* Brief: Please write out every line of the listing without alteration, but omit the images.

* Listed entries:
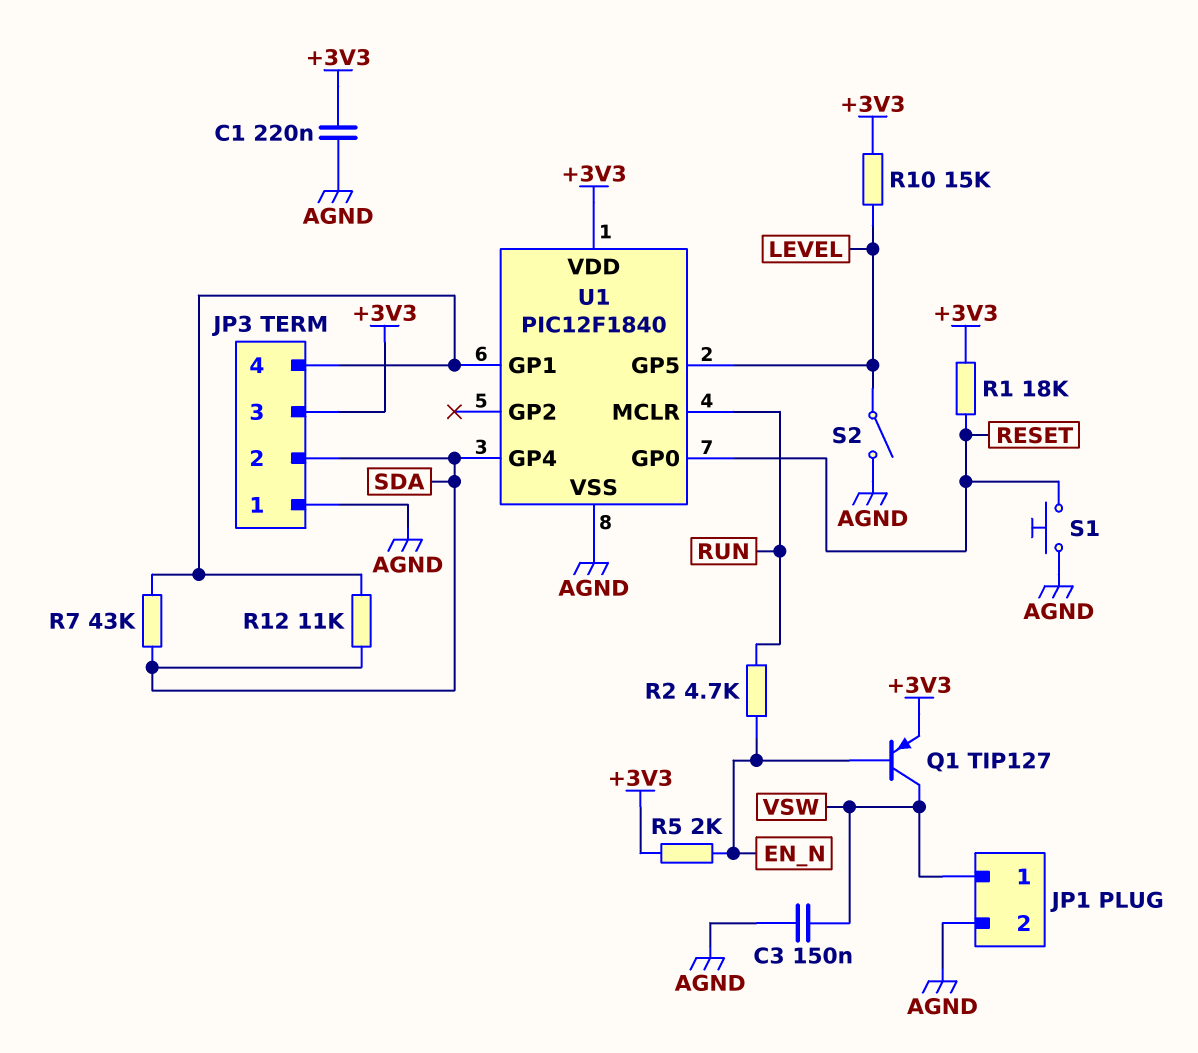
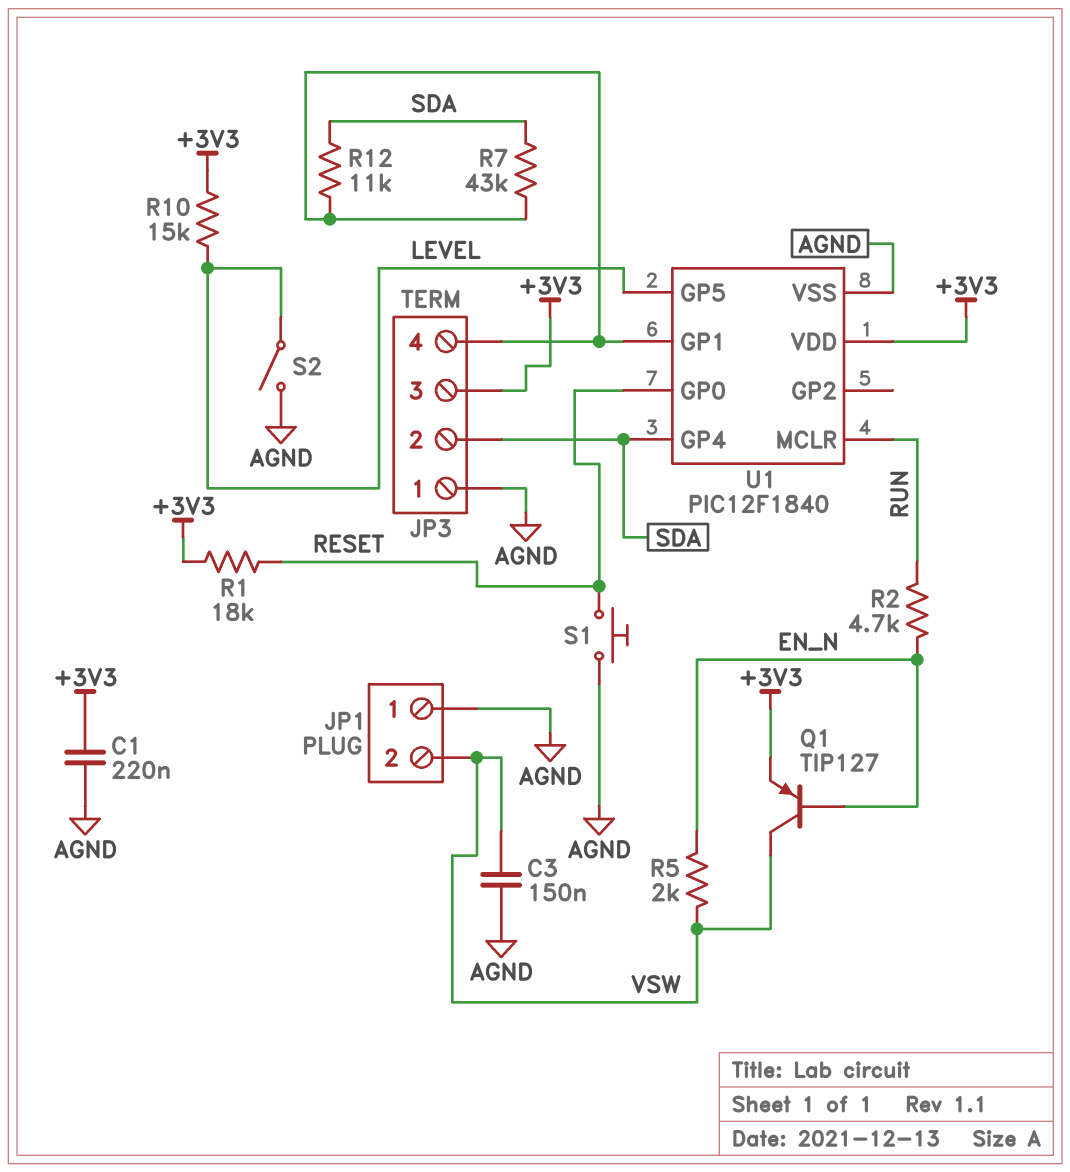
JP1 pin 1: VSW -> AGND
JP1 pin 2: AGND -> VSW
R5: 2k (+3V3, EN_N) -> 2k (EN_N, VSW)

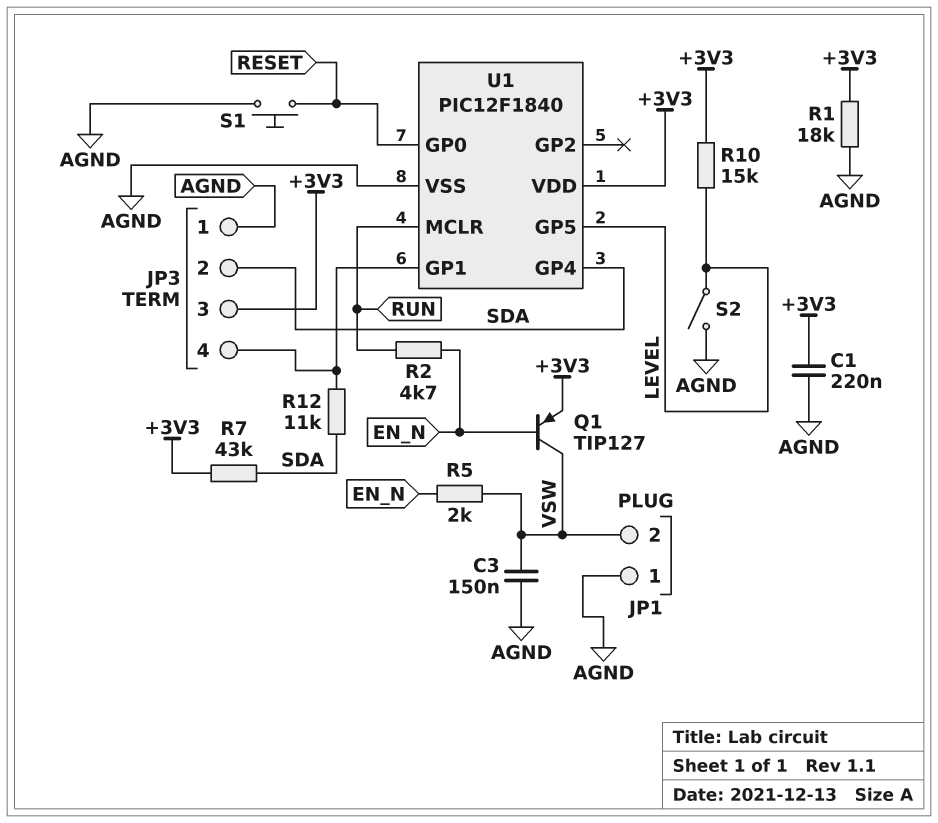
R1: 18k (+3V3, RESET) -> 18k (+3V3, AGND)
R7: 43k (JP3/4, SDA) -> 43k (+3V3, SDA)

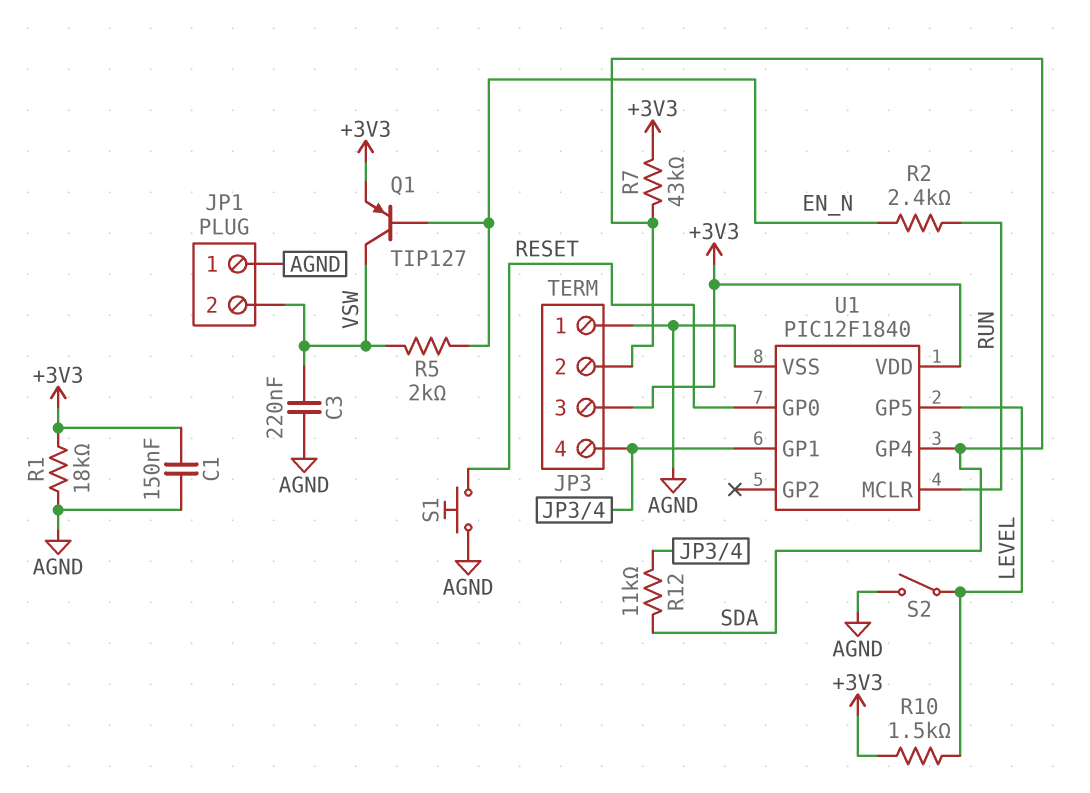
C1: 220nF (+3V3, AGND) -> 150nF (+3V3, AGND)
C3: 150nF (AGND, VSW) -> 220nF (AGND, VSW)
R2: 4.7k (EN_N, RUN) -> 2.4k (EN_N, RUN)
R10: 15k (+3V3, LEVEL) -> 1.5k (+3V3, LEVEL)

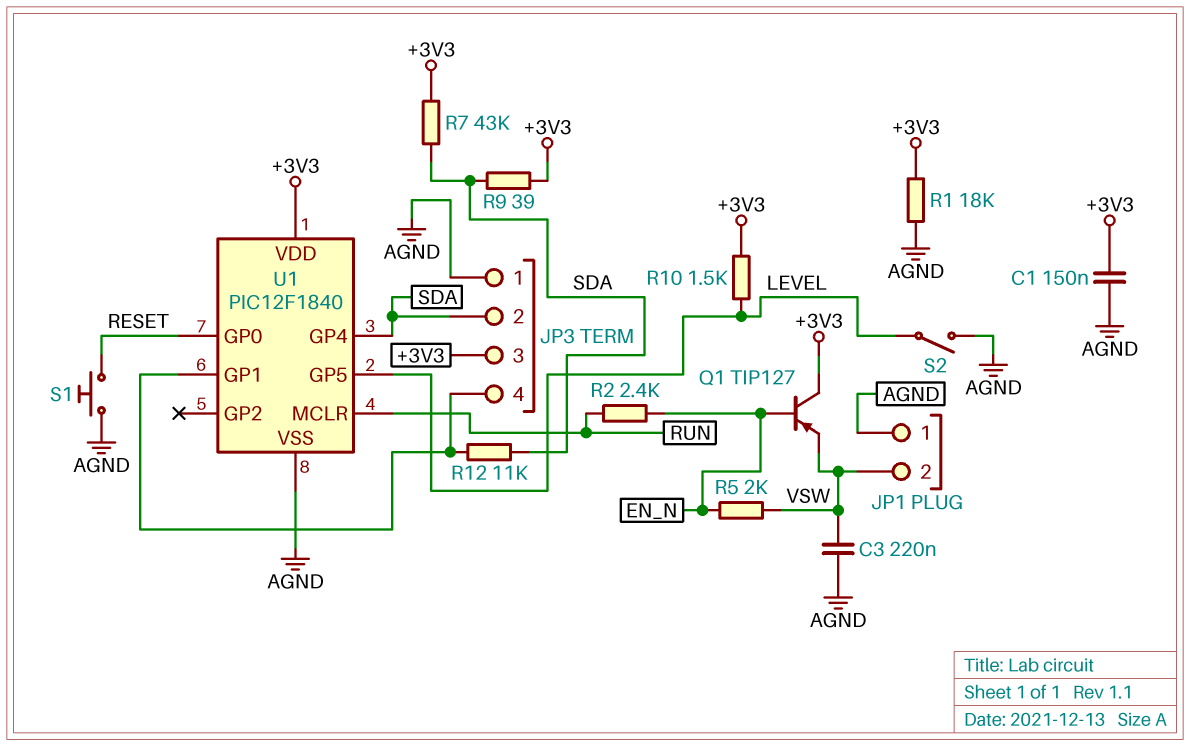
Q1: PNP TIP127 (B EN_N, C VSW, E +3V3) -> PNP TIP127 (B EN_N, C +3V3, E VSW)
R9: none -> 39 (+3V3, SDA)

* Task response:
JP1 pin 1: VSW -> AGND
JP1 pin 2: AGND -> VSW
R5: 2k (+3V3, EN_N) -> 2k (EN_N, VSW)

R1: 18k (+3V3, RESET) -> 18k (+3V3, AGND)
R7: 43k (JP3/4, SDA) -> 43k (+3V3, SDA)

C1: 220nF (+3V3, AGND) -> 150nF (+3V3, AGND)
C3: 150nF (AGND, VSW) -> 220nF (AGND, VSW)
R2: 4.7k (EN_N, RUN) -> 2.4k (EN_N, RUN)
R10: 15k (+3V3, LEVEL) -> 1.5k (+3V3, LEVEL)

Q1: PNP TIP127 (B EN_N, C VSW, E +3V3) -> PNP TIP127 (B EN_N, C +3V3, E VSW)
R9: none -> 39 (+3V3, SDA)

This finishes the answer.